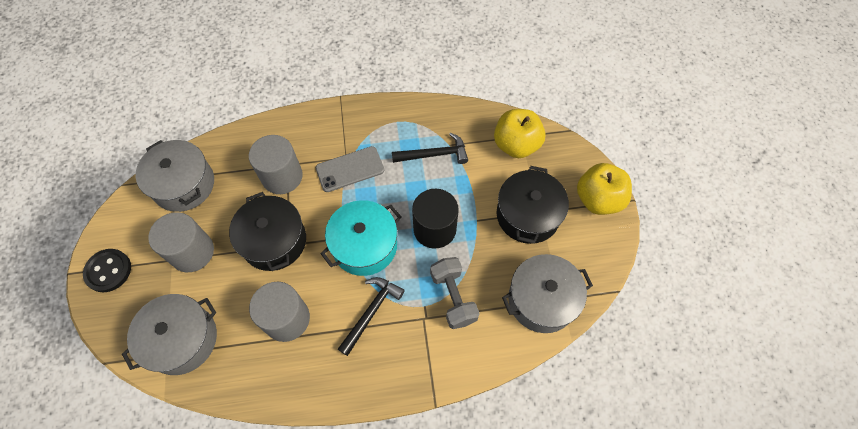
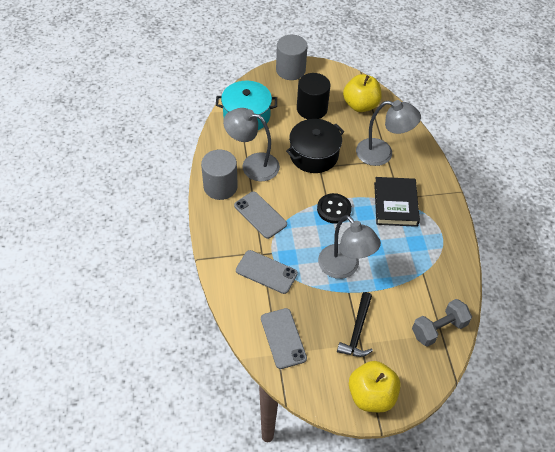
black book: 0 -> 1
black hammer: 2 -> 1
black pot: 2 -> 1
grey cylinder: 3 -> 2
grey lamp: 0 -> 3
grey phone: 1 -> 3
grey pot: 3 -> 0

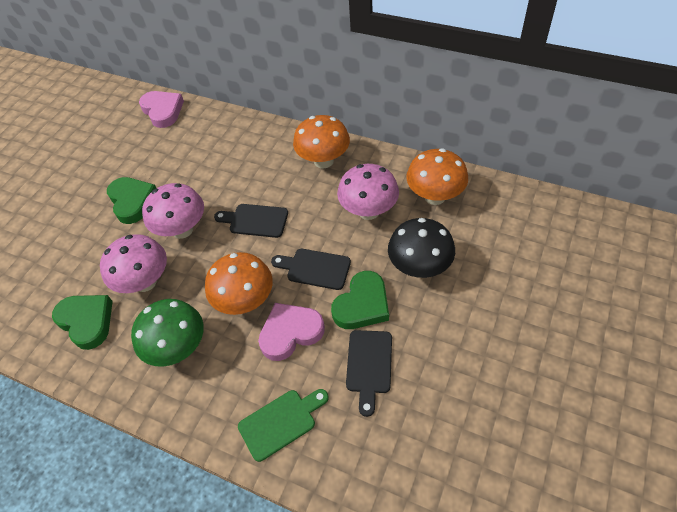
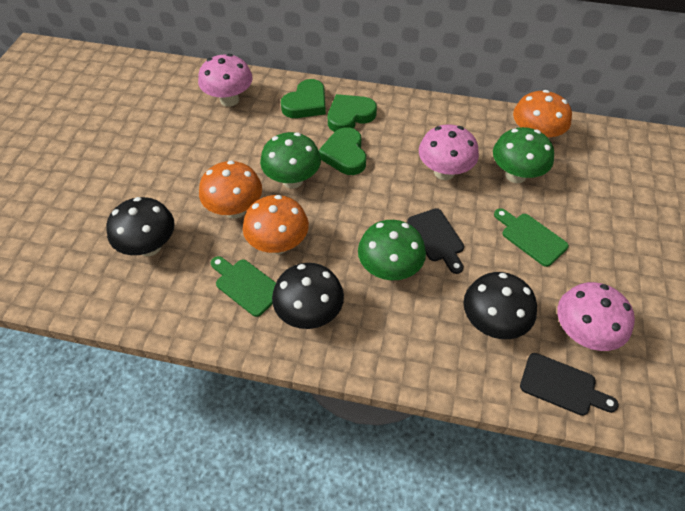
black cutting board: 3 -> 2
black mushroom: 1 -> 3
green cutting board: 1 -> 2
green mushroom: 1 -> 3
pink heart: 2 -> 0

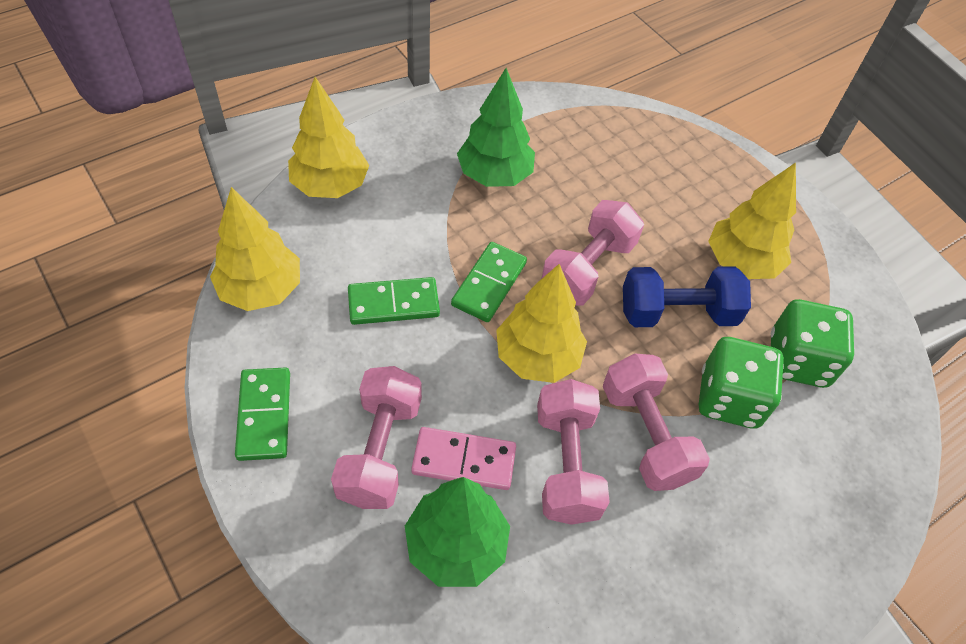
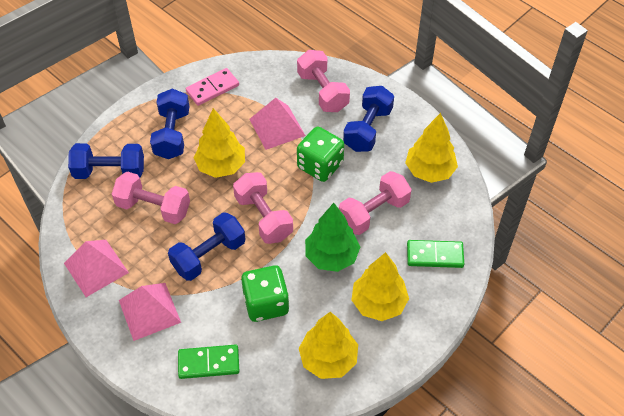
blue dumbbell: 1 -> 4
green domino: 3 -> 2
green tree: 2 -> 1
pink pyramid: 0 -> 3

--------

EXERCISE DESCRIPTION: All records above are to be output verbatim, with their pictures omitted.

RESPONSE AREA:
black book: 0 -> 1
black hammer: 2 -> 1
black pot: 2 -> 1
grey cylinder: 3 -> 2
grey lamp: 0 -> 3
grey phone: 1 -> 3
grey pot: 3 -> 0

black cutting board: 3 -> 2
black mushroom: 1 -> 3
green cutting board: 1 -> 2
green mushroom: 1 -> 3
pink heart: 2 -> 0

blue dumbbell: 1 -> 4
green domino: 3 -> 2
green tree: 2 -> 1
pink pyramid: 0 -> 3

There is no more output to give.